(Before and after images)
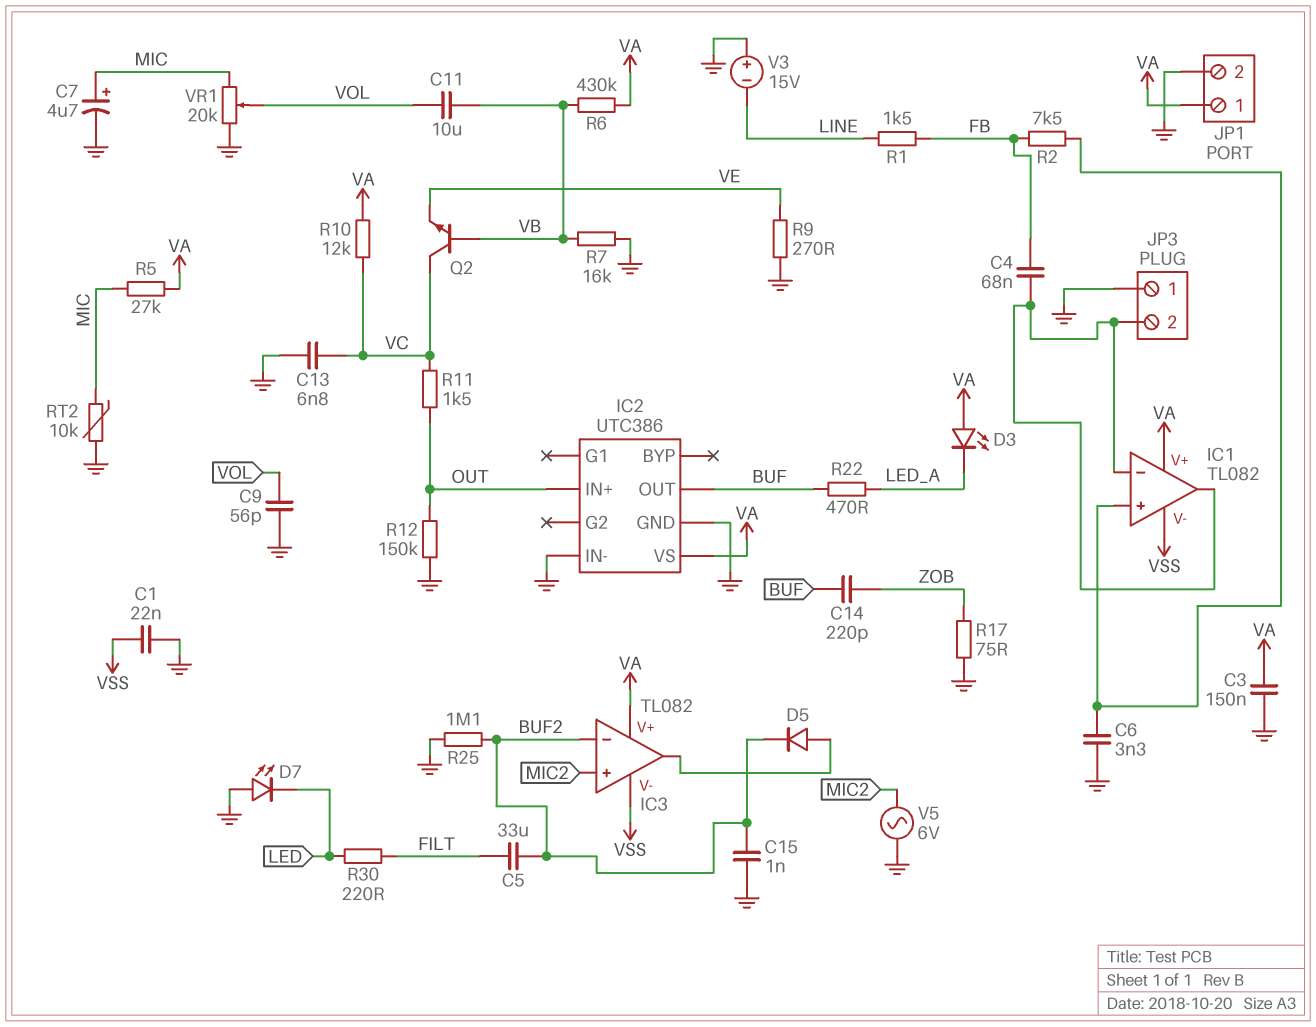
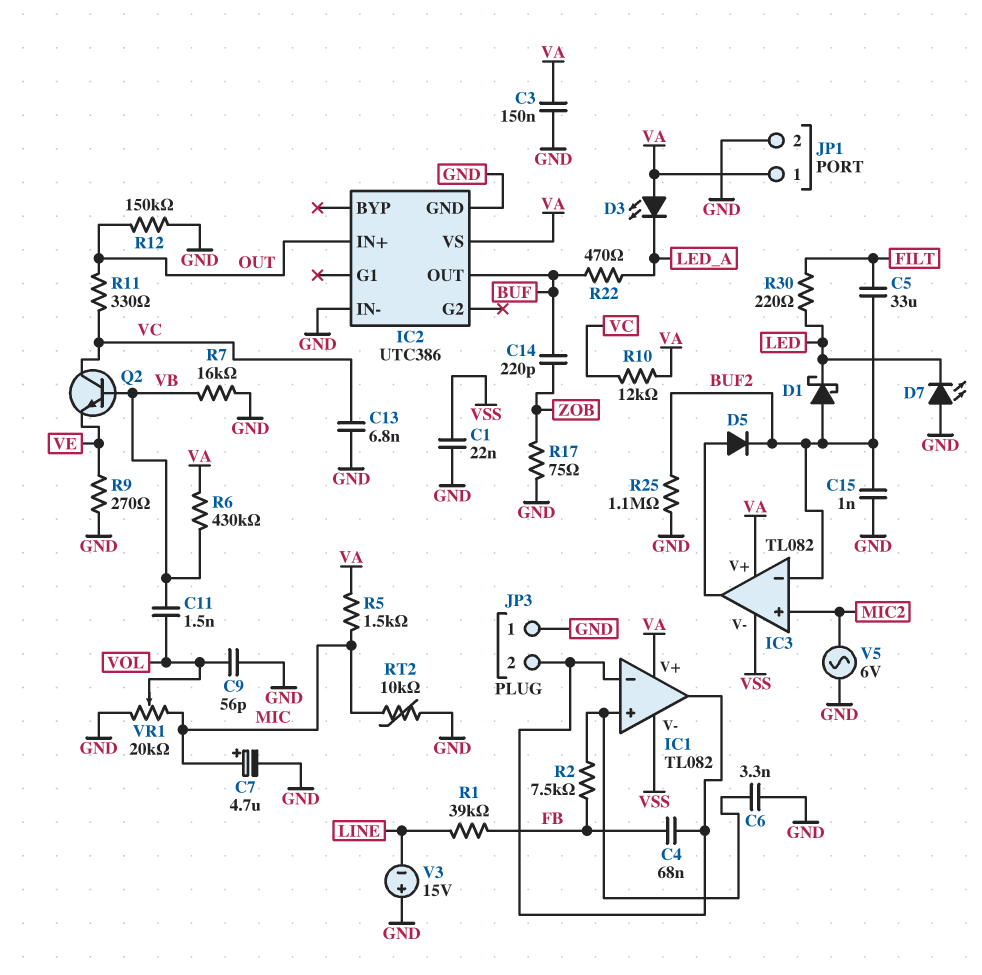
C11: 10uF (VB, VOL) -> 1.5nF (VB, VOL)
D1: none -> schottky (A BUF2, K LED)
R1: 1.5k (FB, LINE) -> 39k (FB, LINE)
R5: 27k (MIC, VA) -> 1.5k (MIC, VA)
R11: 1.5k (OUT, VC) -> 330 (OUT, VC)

Exercise objective -
Find the line containing "D1: none -> schottky (A BUF2, K LED)", then output it and every line after it to the end of the data, exactly.

Task answer -
D1: none -> schottky (A BUF2, K LED)
R1: 1.5k (FB, LINE) -> 39k (FB, LINE)
R5: 27k (MIC, VA) -> 1.5k (MIC, VA)
R11: 1.5k (OUT, VC) -> 330 (OUT, VC)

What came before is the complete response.